▸ Your objective: Search the listing below for the word "Pyramide", and copy every line in which it turns up.

▸ Records supplied:
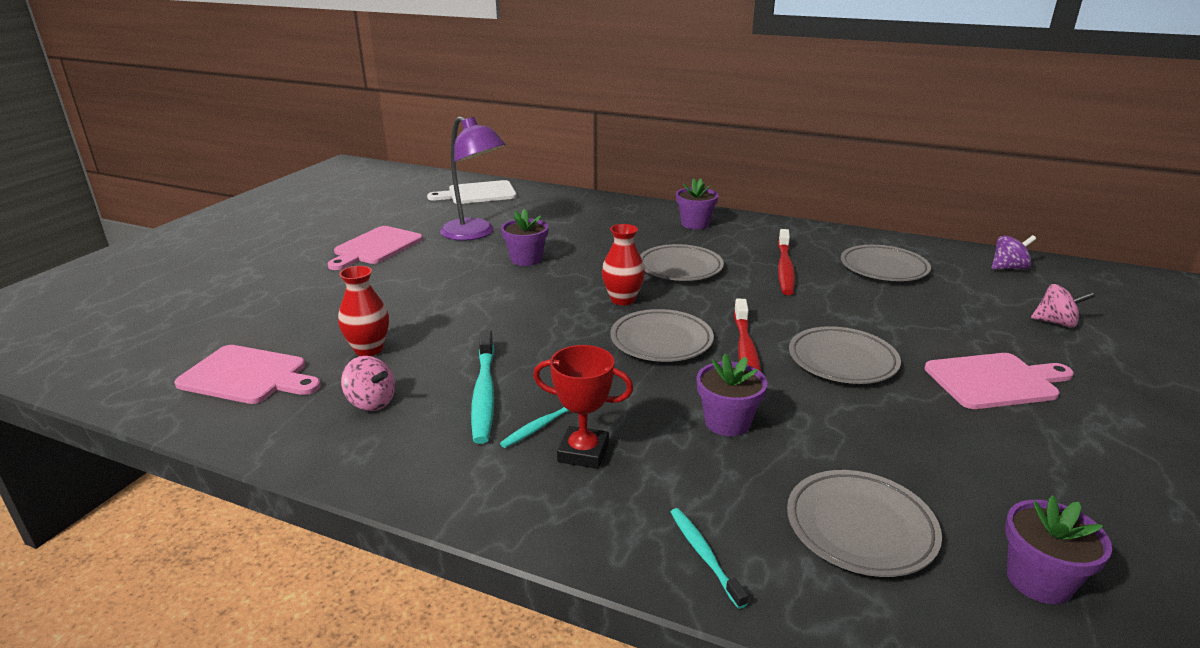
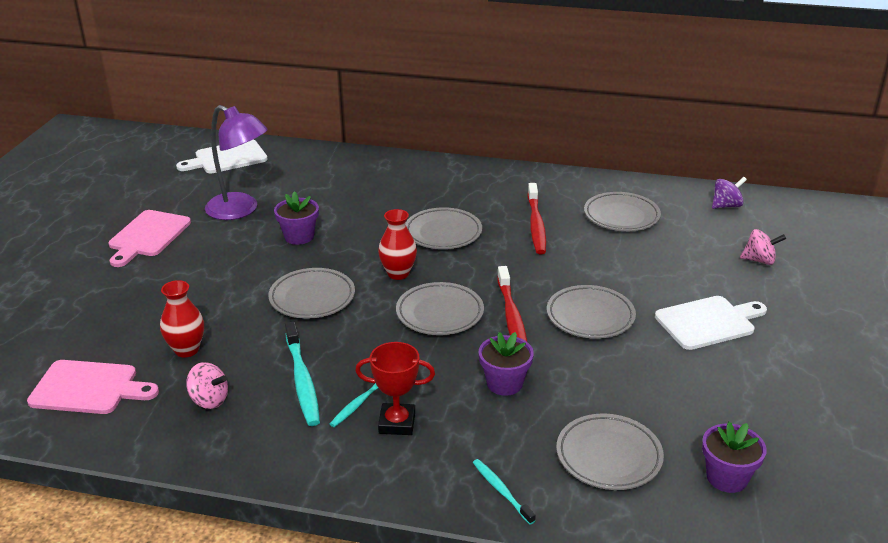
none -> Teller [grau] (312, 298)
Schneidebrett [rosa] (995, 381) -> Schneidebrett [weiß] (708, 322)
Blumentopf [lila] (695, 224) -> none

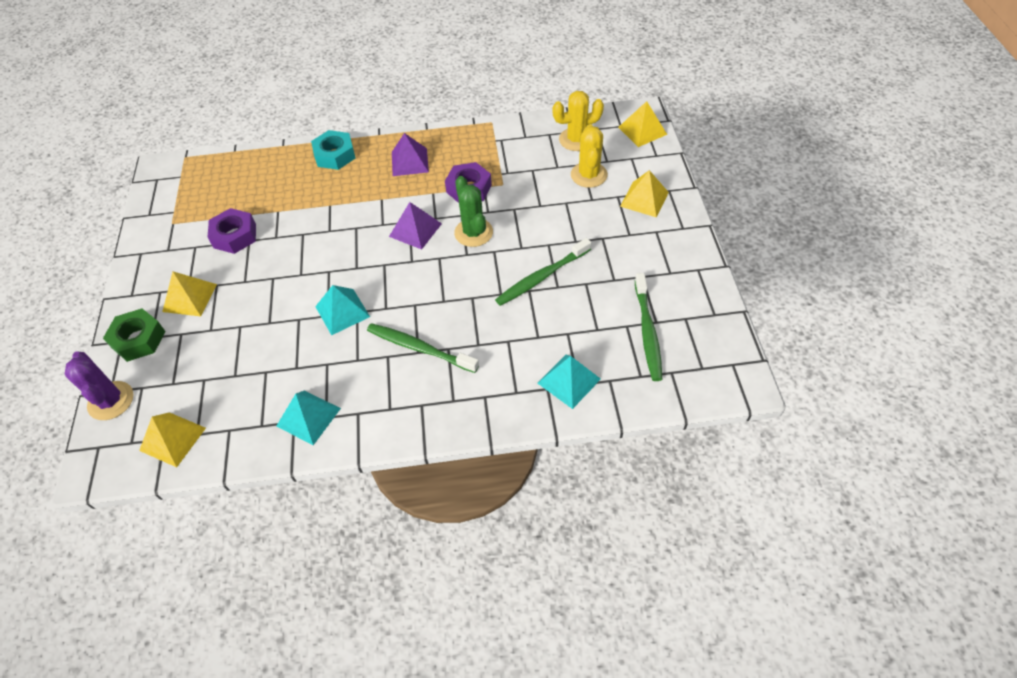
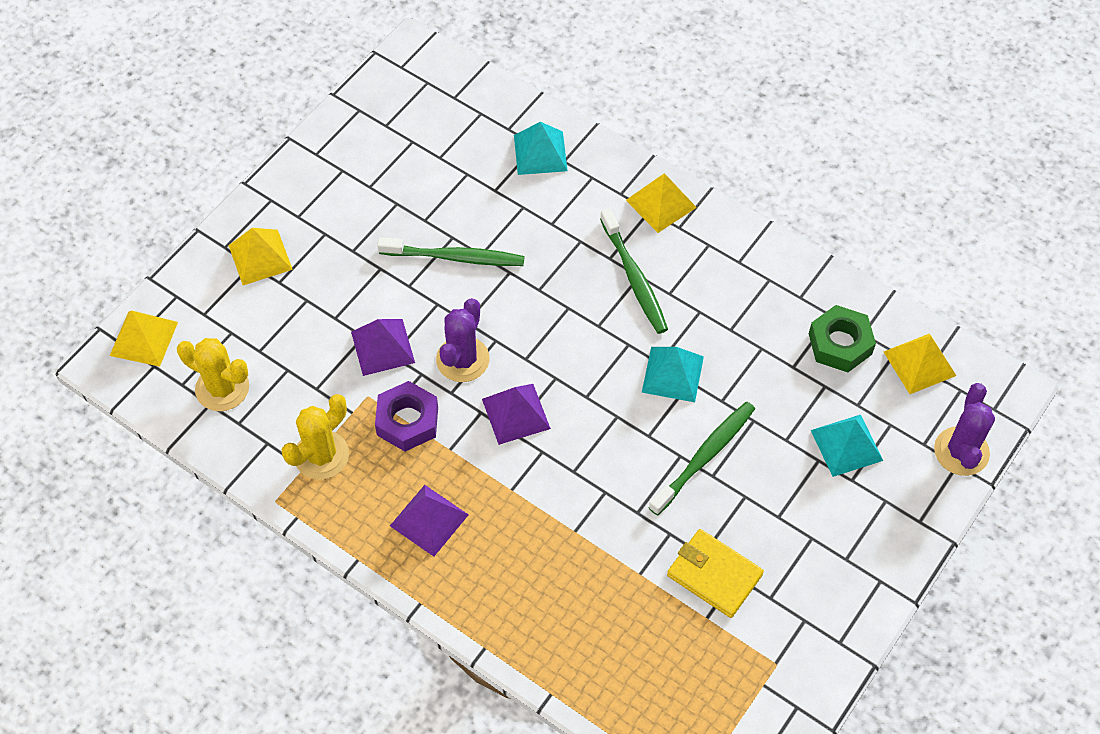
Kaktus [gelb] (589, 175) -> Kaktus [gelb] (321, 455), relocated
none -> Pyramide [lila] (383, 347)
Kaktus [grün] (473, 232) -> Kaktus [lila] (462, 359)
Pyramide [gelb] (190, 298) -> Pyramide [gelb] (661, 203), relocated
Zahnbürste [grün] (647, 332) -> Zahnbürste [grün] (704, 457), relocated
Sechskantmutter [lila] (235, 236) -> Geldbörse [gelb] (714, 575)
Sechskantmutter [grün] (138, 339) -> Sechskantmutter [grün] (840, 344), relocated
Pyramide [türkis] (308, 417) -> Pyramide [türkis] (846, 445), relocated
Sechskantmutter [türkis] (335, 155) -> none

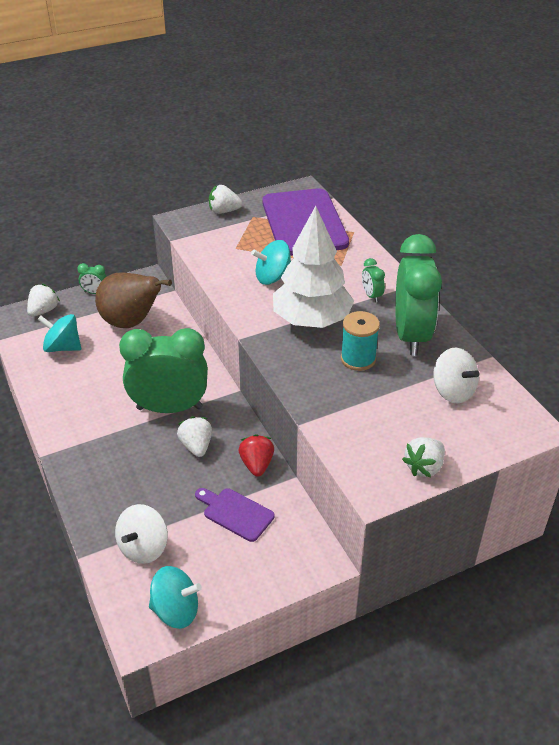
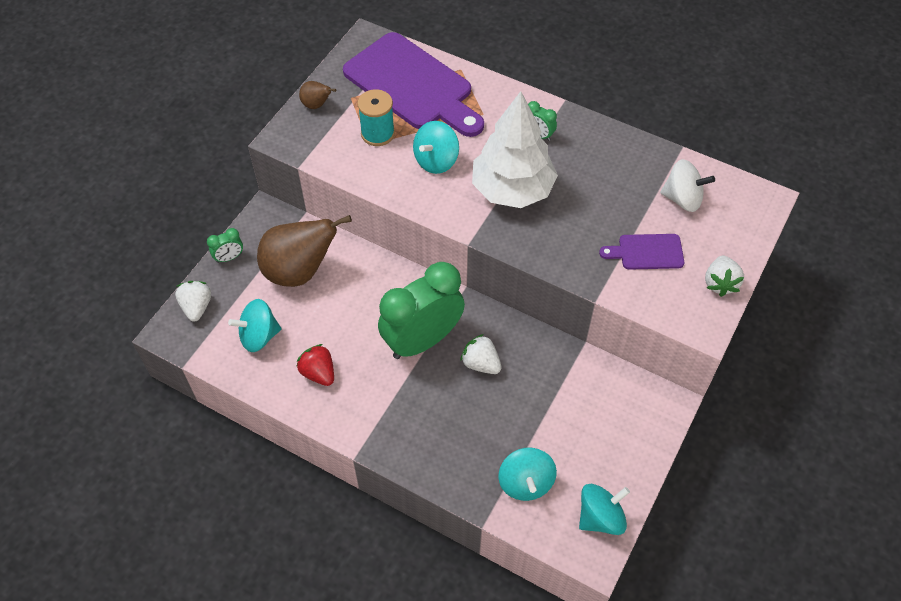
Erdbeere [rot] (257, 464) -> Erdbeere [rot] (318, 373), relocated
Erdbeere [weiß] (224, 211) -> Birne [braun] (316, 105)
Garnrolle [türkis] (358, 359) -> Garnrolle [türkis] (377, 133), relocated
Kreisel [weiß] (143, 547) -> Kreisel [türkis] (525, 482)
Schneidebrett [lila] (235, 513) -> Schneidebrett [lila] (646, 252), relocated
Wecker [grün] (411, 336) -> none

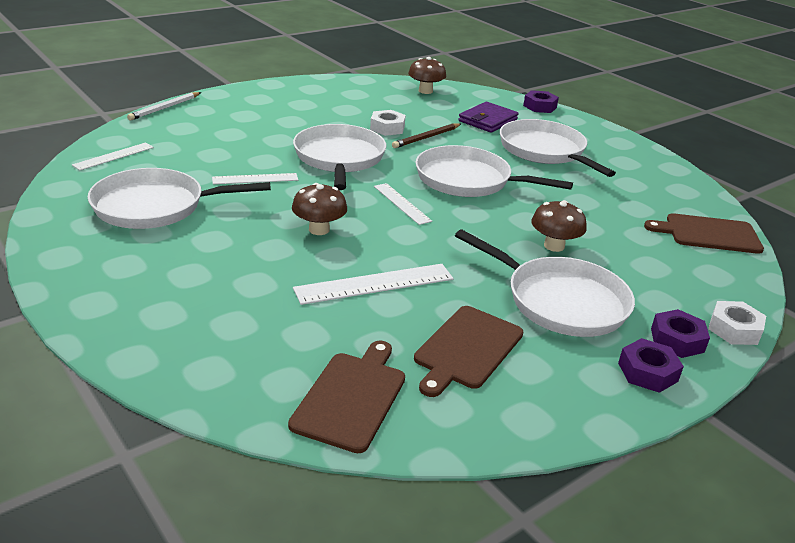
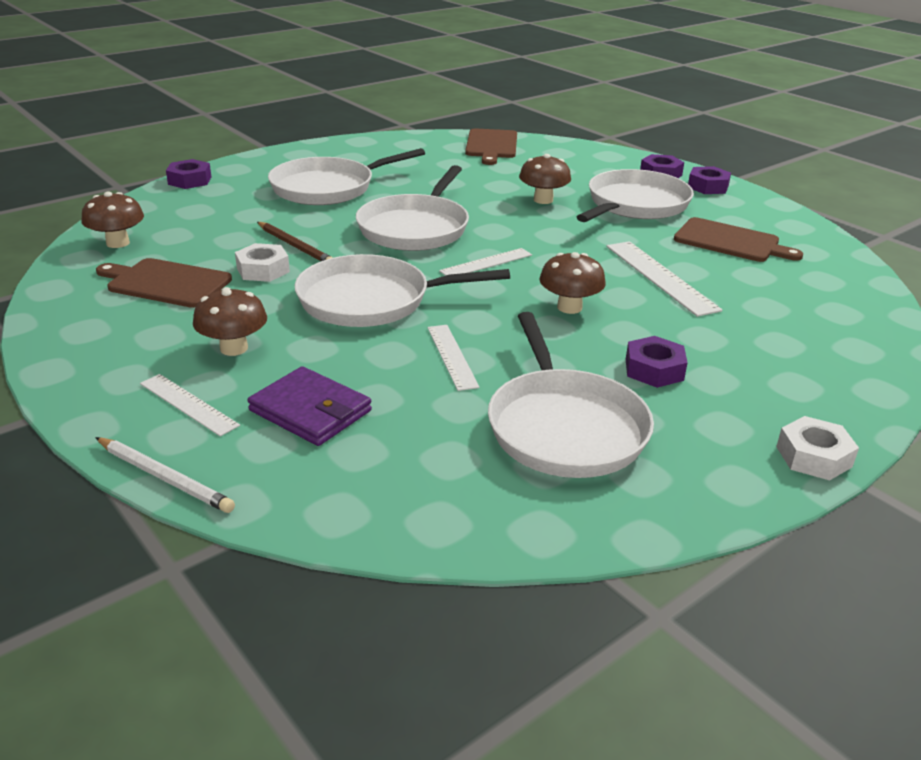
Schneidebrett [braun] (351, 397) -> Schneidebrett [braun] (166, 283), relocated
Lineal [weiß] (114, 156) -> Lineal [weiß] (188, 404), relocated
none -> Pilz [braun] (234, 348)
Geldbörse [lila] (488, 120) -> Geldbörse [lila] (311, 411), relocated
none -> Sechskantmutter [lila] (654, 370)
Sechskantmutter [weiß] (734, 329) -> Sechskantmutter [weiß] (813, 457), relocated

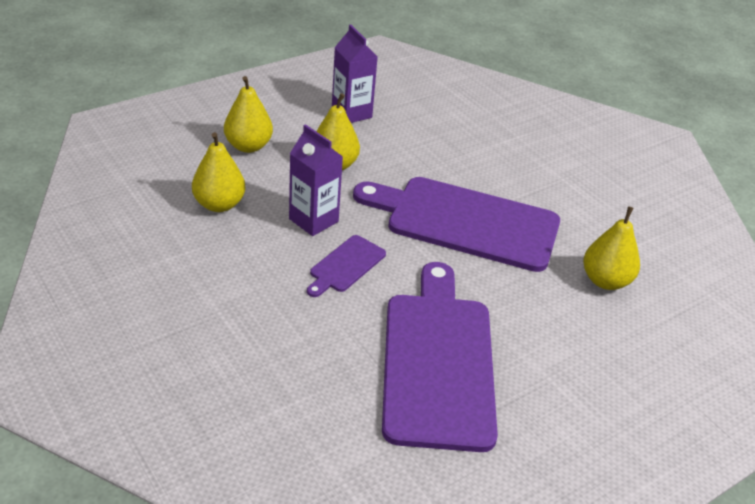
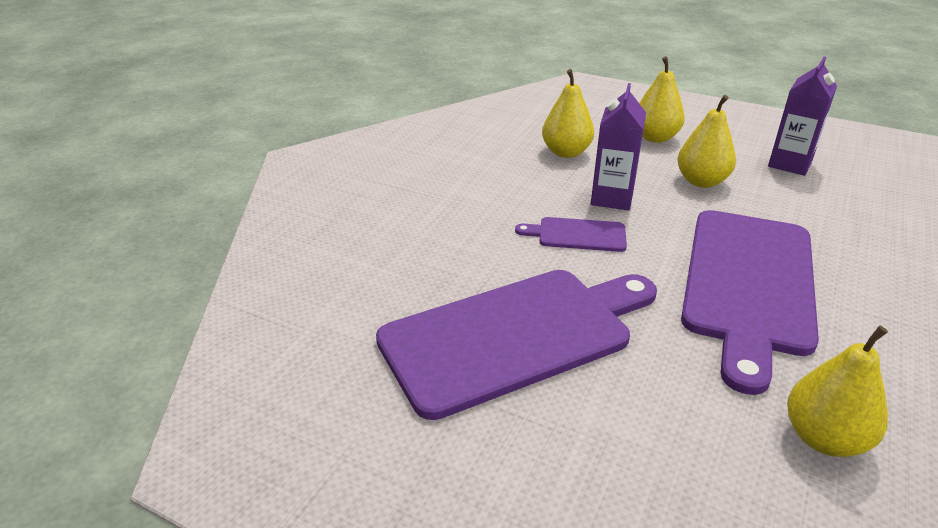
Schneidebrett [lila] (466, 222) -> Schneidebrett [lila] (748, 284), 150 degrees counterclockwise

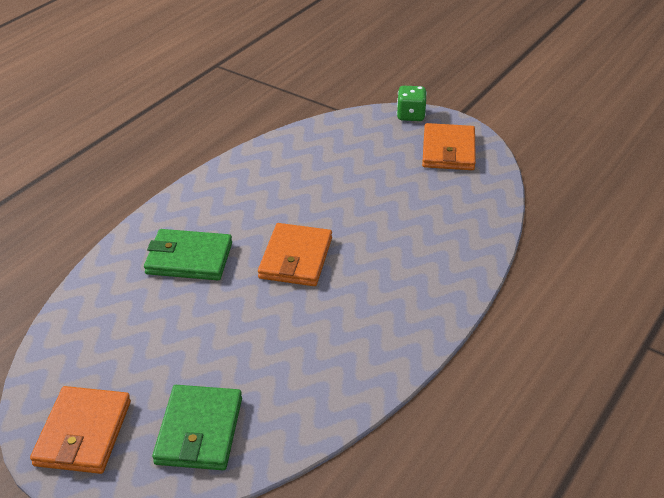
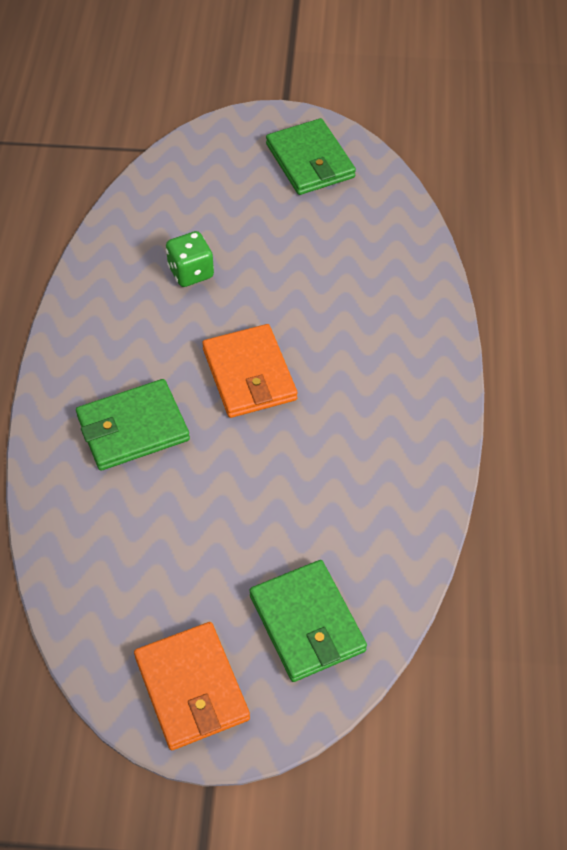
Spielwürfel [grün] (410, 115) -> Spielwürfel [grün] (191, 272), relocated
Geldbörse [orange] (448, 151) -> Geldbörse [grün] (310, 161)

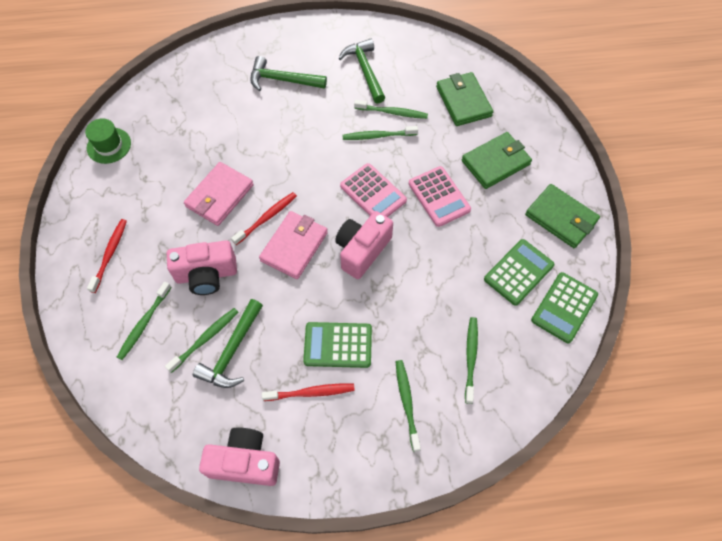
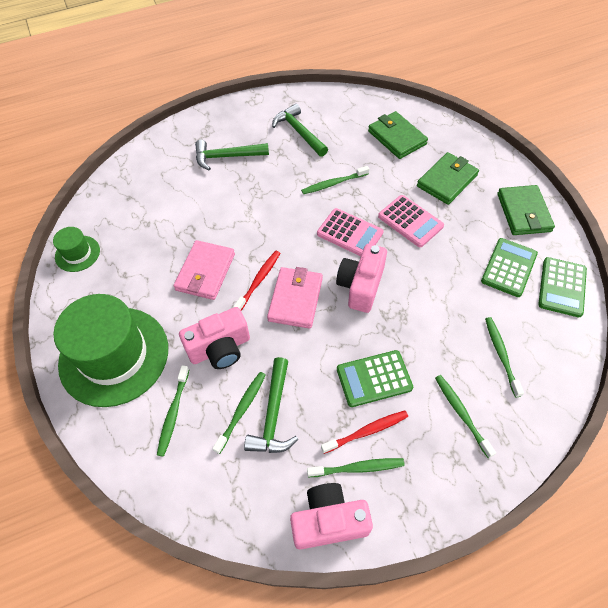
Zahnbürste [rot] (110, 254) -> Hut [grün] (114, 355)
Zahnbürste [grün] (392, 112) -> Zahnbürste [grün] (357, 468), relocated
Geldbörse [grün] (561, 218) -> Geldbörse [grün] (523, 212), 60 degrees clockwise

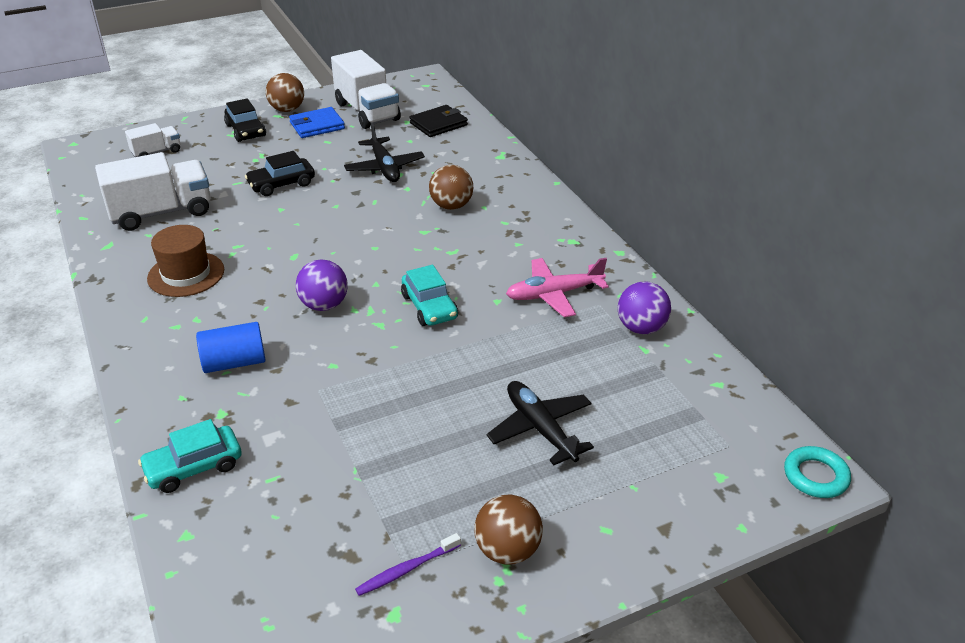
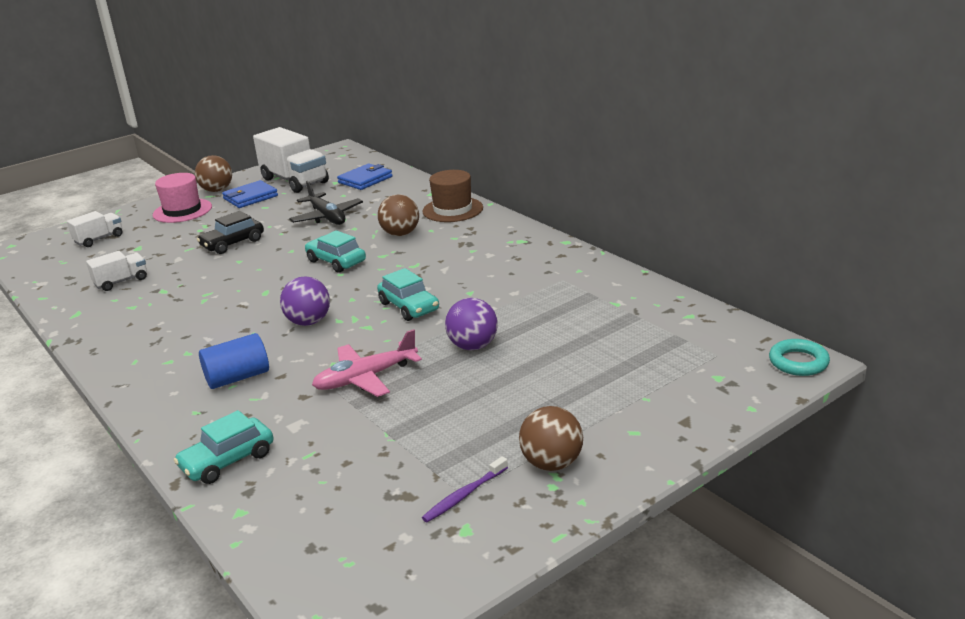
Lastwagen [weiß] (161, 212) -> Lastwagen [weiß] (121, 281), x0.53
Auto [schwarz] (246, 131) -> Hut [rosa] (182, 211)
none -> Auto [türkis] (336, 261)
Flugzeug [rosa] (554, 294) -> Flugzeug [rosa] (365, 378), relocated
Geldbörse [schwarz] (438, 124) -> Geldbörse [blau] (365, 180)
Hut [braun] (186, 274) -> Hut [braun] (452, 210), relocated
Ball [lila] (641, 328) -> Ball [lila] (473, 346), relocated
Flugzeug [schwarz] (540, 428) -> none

▸ The answer:
none -> Pyramide [lila] (383, 347)
Pyramide [gelb] (190, 298) -> Pyramide [gelb] (661, 203), relocated
Pyramide [türkis] (308, 417) -> Pyramide [türkis] (846, 445), relocated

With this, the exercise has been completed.